*Your objective*. In which lines of the data does the string "orange" appear? Copy every one.

*Records to use*.
- - - - - - -

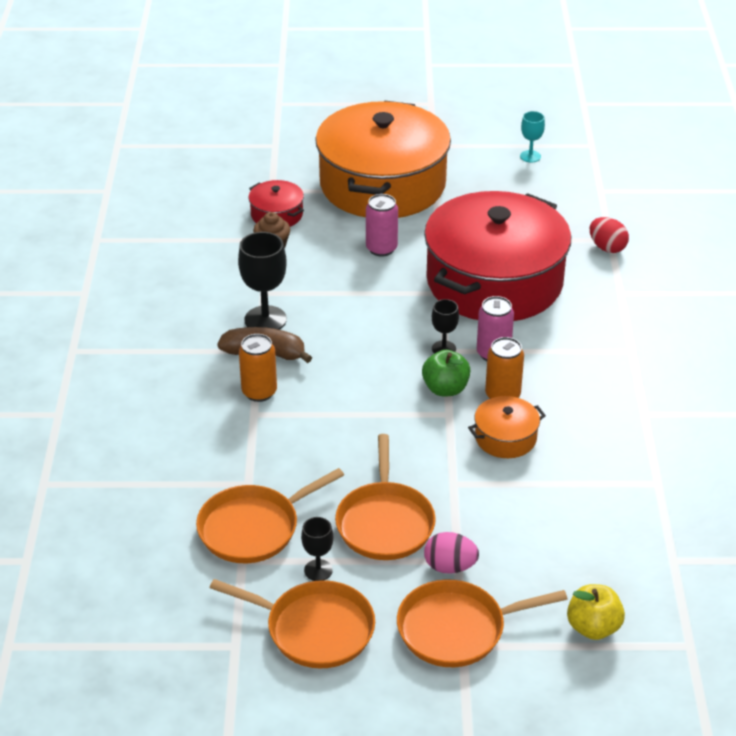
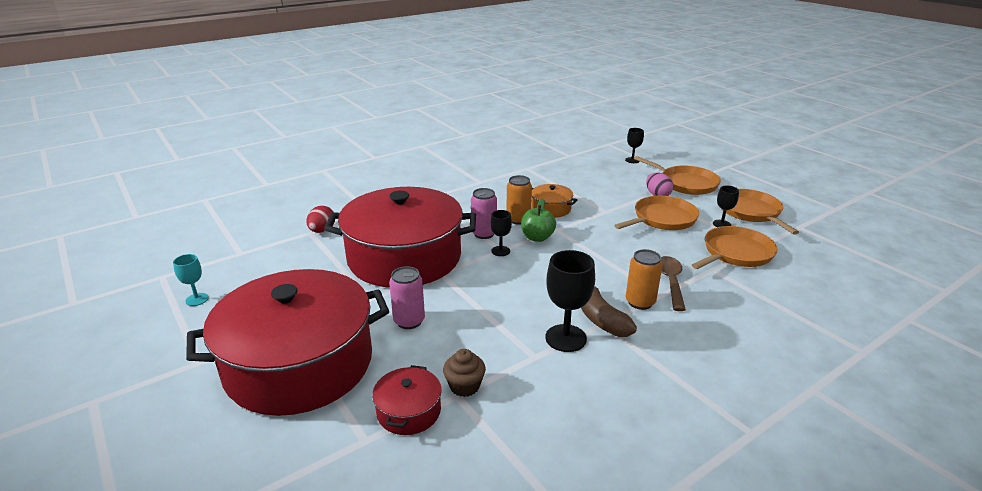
camera: 125 degrees left, 10 degrees down
(253, 528) = (735, 253): orange pan -> orange pan turned 60 degrees counterclockwise
(264, 435) = (670, 281): none -> brown spoon
(382, 184) = (299, 364): orange pot -> red pot
(593, 627) = (632, 160): yellow apple -> black goblet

- - - - - - -

*Your solution*.
(253, 528) = (735, 253): orange pan -> orange pan turned 60 degrees counterclockwise
(382, 184) = (299, 364): orange pot -> red pot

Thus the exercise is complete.